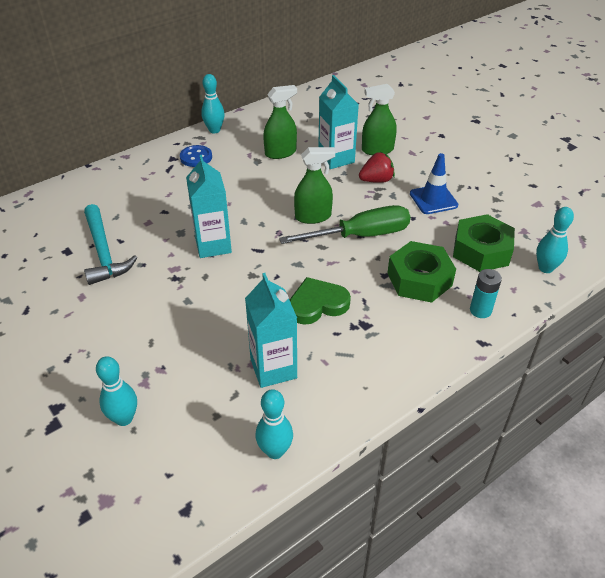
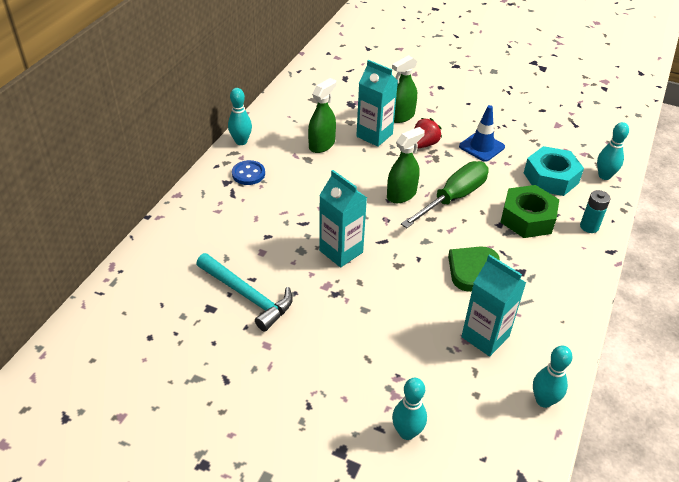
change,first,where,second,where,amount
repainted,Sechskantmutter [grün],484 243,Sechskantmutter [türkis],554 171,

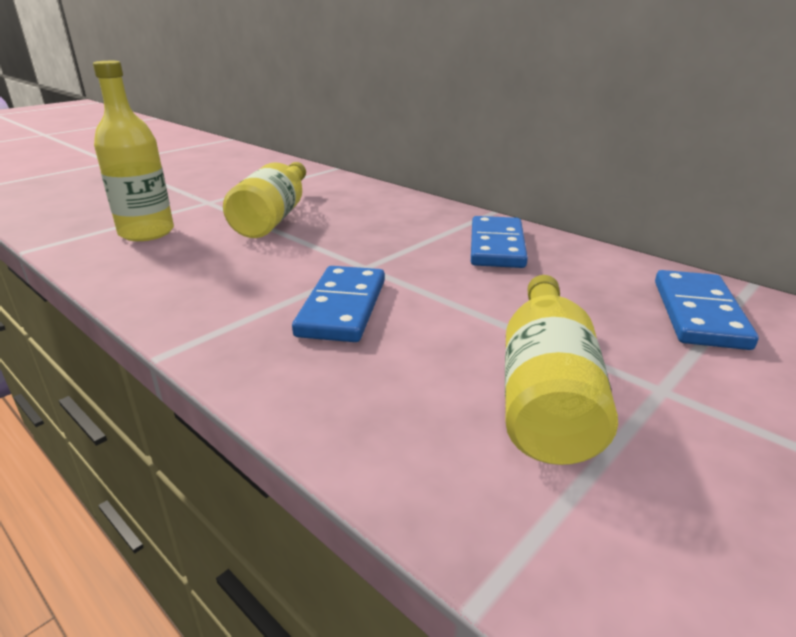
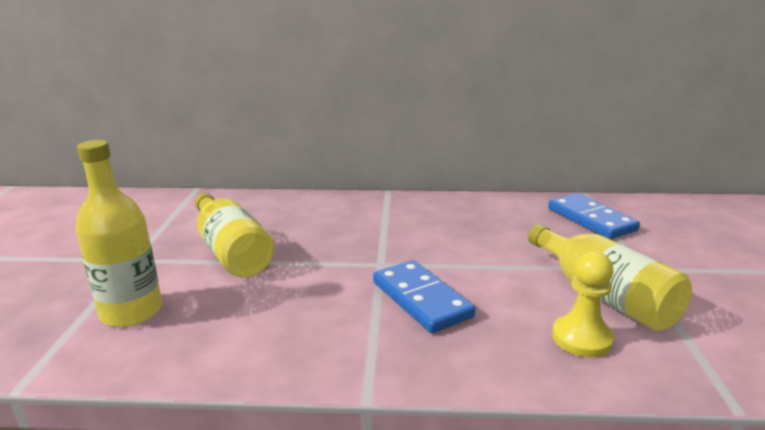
change,first,where,second,where,amount
gone,Dominostein [blau],499 242,,,
new,,,Bauer [gelb],583 304,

..............................

### TASK GOAL:
Write out each entry exactly, images excluded.

### ANSWER SECTION:
change,first,where,second,where,amount
repainted,Sechskantmutter [grün],484 243,Sechskantmutter [türkis],554 171,

change,first,where,second,where,amount
gone,Dominostein [blau],499 242,,,
new,,,Bauer [gelb],583 304,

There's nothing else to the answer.